_WHAT NEEDS TO BE DONE:_
Exactly as they appear, copy the lines from the start of the entries below to the line containing "D1: LED green", both ends included.

BEGIN

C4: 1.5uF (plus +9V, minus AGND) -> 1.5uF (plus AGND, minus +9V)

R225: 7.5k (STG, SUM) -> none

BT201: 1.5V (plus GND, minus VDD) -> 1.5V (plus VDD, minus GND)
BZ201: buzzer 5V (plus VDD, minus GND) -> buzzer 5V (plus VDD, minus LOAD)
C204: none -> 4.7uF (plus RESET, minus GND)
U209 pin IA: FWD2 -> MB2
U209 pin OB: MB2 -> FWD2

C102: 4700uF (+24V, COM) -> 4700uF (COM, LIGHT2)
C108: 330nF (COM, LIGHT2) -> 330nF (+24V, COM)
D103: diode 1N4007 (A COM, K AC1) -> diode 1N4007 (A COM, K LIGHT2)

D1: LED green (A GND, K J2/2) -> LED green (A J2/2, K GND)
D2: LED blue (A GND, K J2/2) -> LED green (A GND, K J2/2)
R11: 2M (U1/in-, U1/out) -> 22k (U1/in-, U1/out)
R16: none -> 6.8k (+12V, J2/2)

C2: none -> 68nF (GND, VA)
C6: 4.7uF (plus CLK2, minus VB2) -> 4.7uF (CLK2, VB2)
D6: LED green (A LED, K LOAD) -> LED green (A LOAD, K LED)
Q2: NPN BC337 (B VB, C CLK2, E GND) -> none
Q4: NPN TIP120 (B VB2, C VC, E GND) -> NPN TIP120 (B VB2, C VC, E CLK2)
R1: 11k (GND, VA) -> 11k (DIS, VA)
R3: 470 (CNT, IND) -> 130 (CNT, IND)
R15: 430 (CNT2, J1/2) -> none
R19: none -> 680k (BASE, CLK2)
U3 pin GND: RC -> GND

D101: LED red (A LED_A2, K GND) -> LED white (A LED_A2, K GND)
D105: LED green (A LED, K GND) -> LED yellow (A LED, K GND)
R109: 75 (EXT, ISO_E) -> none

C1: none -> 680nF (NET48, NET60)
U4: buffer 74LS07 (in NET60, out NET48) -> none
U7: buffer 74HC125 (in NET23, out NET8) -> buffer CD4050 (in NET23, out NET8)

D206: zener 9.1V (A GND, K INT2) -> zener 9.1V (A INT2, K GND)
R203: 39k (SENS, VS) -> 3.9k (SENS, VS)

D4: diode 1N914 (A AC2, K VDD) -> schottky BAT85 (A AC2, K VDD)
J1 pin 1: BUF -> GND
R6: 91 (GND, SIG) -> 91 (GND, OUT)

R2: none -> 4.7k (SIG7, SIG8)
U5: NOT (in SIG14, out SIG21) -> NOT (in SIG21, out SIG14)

END

_COMPLETED TASK:_
C4: 1.5uF (plus +9V, minus AGND) -> 1.5uF (plus AGND, minus +9V)

R225: 7.5k (STG, SUM) -> none

BT201: 1.5V (plus GND, minus VDD) -> 1.5V (plus VDD, minus GND)
BZ201: buzzer 5V (plus VDD, minus GND) -> buzzer 5V (plus VDD, minus LOAD)
C204: none -> 4.7uF (plus RESET, minus GND)
U209 pin IA: FWD2 -> MB2
U209 pin OB: MB2 -> FWD2

C102: 4700uF (+24V, COM) -> 4700uF (COM, LIGHT2)
C108: 330nF (COM, LIGHT2) -> 330nF (+24V, COM)
D103: diode 1N4007 (A COM, K AC1) -> diode 1N4007 (A COM, K LIGHT2)

D1: LED green (A GND, K J2/2) -> LED green (A J2/2, K GND)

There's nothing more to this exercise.